• What is required
All of the entries, apart from their pictures, are to be copied verbatim.

• Source data
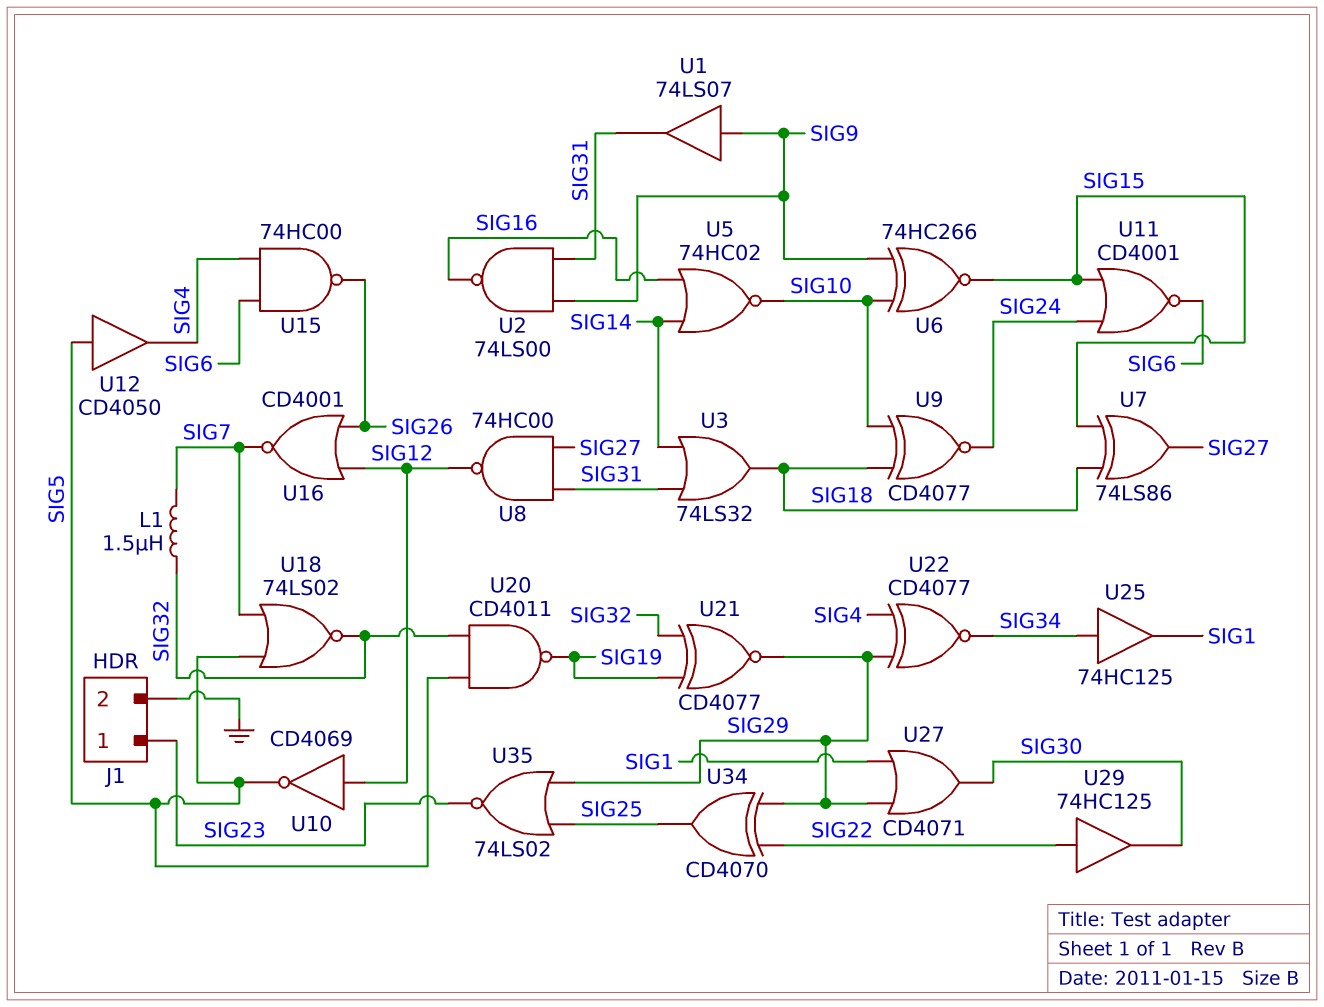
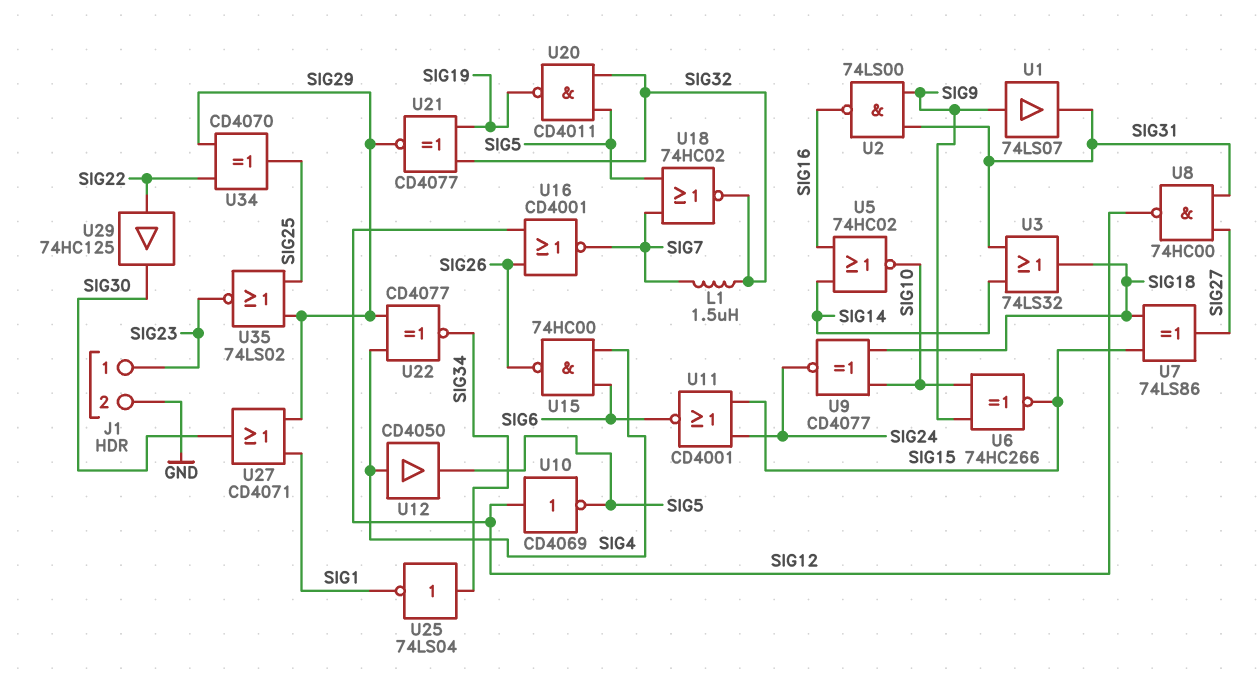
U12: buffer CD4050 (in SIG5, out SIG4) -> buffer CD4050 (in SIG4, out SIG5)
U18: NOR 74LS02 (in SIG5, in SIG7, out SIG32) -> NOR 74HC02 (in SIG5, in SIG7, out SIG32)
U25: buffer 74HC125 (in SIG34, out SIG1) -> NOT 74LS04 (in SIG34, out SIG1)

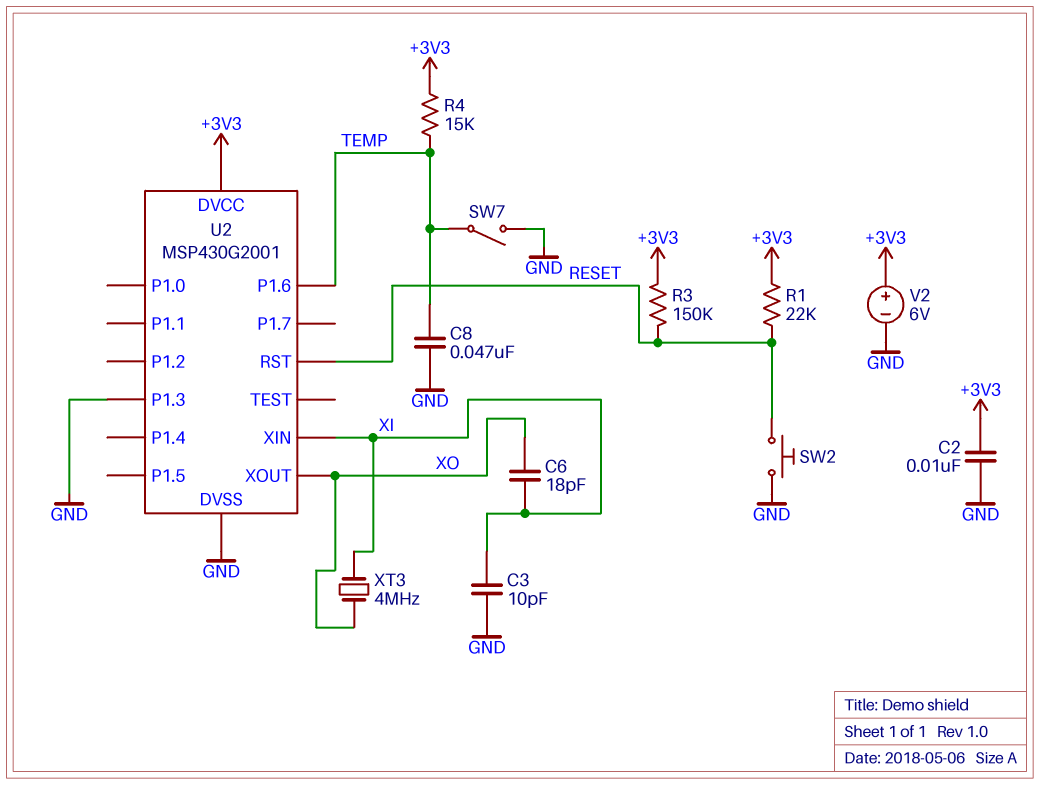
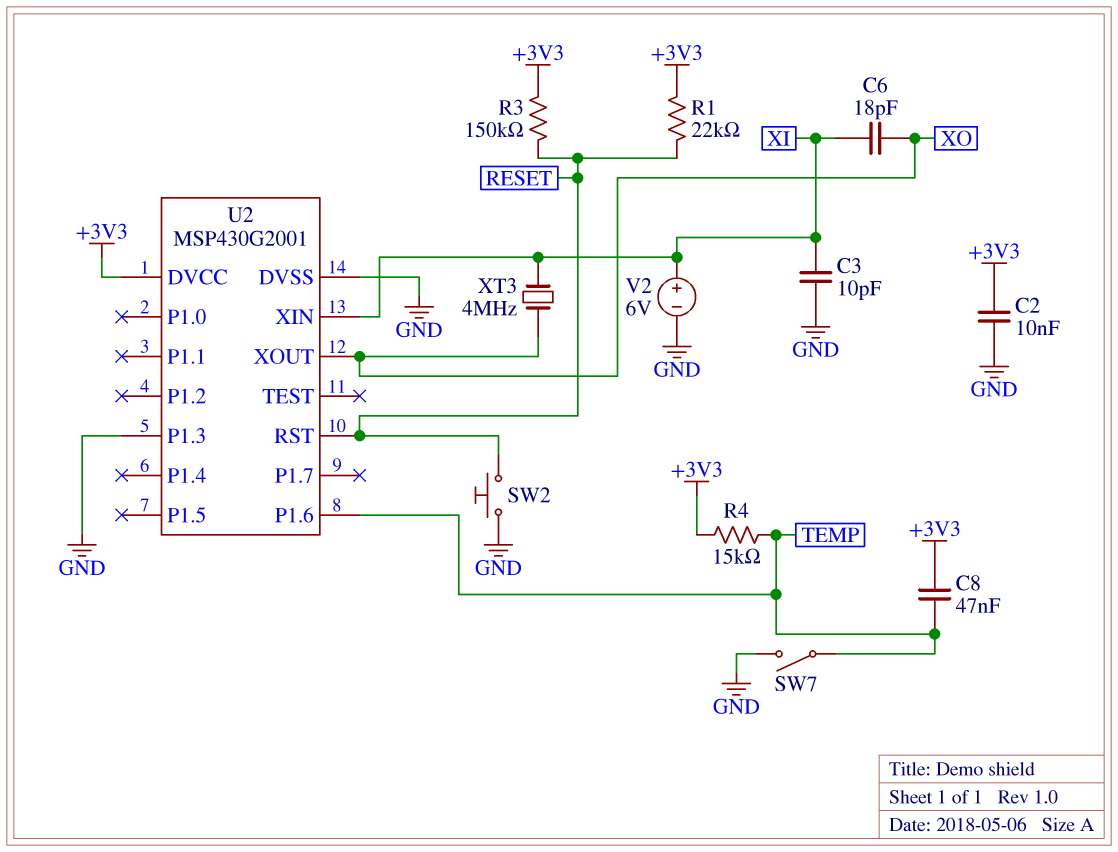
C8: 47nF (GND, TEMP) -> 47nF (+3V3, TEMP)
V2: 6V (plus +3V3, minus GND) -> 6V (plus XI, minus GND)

• Solution to this exercise
U12: buffer CD4050 (in SIG5, out SIG4) -> buffer CD4050 (in SIG4, out SIG5)
U18: NOR 74LS02 (in SIG5, in SIG7, out SIG32) -> NOR 74HC02 (in SIG5, in SIG7, out SIG32)
U25: buffer 74HC125 (in SIG34, out SIG1) -> NOT 74LS04 (in SIG34, out SIG1)

C8: 47nF (GND, TEMP) -> 47nF (+3V3, TEMP)
V2: 6V (plus +3V3, minus GND) -> 6V (plus XI, minus GND)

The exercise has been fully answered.